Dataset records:

- - -

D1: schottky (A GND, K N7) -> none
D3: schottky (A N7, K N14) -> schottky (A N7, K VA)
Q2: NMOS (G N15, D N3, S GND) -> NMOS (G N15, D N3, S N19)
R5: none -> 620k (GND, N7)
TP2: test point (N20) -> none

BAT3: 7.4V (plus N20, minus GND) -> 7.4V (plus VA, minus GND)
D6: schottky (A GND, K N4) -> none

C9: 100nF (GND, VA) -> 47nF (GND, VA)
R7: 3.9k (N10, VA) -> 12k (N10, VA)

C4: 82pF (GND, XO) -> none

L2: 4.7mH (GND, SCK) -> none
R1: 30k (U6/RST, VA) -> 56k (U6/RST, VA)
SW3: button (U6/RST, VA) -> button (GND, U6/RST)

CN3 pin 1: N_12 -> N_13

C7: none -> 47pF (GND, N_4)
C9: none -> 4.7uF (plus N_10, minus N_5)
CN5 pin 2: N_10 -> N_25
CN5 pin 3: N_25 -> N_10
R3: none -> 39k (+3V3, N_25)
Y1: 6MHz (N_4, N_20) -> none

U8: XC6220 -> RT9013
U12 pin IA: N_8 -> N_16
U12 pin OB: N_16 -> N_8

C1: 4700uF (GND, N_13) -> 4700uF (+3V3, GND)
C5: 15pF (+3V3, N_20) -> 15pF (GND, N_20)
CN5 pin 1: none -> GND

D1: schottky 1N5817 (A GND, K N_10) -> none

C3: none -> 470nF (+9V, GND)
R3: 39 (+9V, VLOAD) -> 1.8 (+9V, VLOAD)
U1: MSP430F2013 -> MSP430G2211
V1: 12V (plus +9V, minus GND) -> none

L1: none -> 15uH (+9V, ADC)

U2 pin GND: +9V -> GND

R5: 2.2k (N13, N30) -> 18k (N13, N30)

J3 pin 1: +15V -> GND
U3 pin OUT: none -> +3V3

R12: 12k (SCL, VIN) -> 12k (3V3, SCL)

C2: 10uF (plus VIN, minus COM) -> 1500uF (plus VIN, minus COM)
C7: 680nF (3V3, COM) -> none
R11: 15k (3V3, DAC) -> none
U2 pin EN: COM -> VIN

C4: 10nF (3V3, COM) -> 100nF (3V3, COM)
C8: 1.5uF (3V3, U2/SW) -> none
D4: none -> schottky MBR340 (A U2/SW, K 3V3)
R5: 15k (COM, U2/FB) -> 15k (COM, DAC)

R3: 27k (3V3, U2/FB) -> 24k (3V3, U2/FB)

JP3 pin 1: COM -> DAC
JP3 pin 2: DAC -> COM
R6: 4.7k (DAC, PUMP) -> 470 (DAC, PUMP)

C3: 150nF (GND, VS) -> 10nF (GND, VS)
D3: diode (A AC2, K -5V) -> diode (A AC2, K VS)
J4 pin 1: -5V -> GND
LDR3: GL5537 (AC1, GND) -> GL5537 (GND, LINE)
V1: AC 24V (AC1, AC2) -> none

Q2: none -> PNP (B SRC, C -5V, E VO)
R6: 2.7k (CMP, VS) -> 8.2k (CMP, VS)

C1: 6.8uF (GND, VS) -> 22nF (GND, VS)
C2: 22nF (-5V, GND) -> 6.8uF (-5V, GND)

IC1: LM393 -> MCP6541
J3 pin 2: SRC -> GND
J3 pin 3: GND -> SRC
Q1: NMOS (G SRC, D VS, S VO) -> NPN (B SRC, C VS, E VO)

- - -

Goal of the exercise: All that is wanted is the lines from the one containing "R5: 2.2k (N13, N30) -> 18k (N13, N30)" through the last line of the records, restated word for word.

Exercise answer:
R5: 2.2k (N13, N30) -> 18k (N13, N30)

J3 pin 1: +15V -> GND
U3 pin OUT: none -> +3V3

R12: 12k (SCL, VIN) -> 12k (3V3, SCL)

C2: 10uF (plus VIN, minus COM) -> 1500uF (plus VIN, minus COM)
C7: 680nF (3V3, COM) -> none
R11: 15k (3V3, DAC) -> none
U2 pin EN: COM -> VIN

C4: 10nF (3V3, COM) -> 100nF (3V3, COM)
C8: 1.5uF (3V3, U2/SW) -> none
D4: none -> schottky MBR340 (A U2/SW, K 3V3)
R5: 15k (COM, U2/FB) -> 15k (COM, DAC)

R3: 27k (3V3, U2/FB) -> 24k (3V3, U2/FB)

JP3 pin 1: COM -> DAC
JP3 pin 2: DAC -> COM
R6: 4.7k (DAC, PUMP) -> 470 (DAC, PUMP)

C3: 150nF (GND, VS) -> 10nF (GND, VS)
D3: diode (A AC2, K -5V) -> diode (A AC2, K VS)
J4 pin 1: -5V -> GND
LDR3: GL5537 (AC1, GND) -> GL5537 (GND, LINE)
V1: AC 24V (AC1, AC2) -> none

Q2: none -> PNP (B SRC, C -5V, E VO)
R6: 2.7k (CMP, VS) -> 8.2k (CMP, VS)

C1: 6.8uF (GND, VS) -> 22nF (GND, VS)
C2: 22nF (-5V, GND) -> 6.8uF (-5V, GND)

IC1: LM393 -> MCP6541
J3 pin 2: SRC -> GND
J3 pin 3: GND -> SRC
Q1: NMOS (G SRC, D VS, S VO) -> NPN (B SRC, C VS, E VO)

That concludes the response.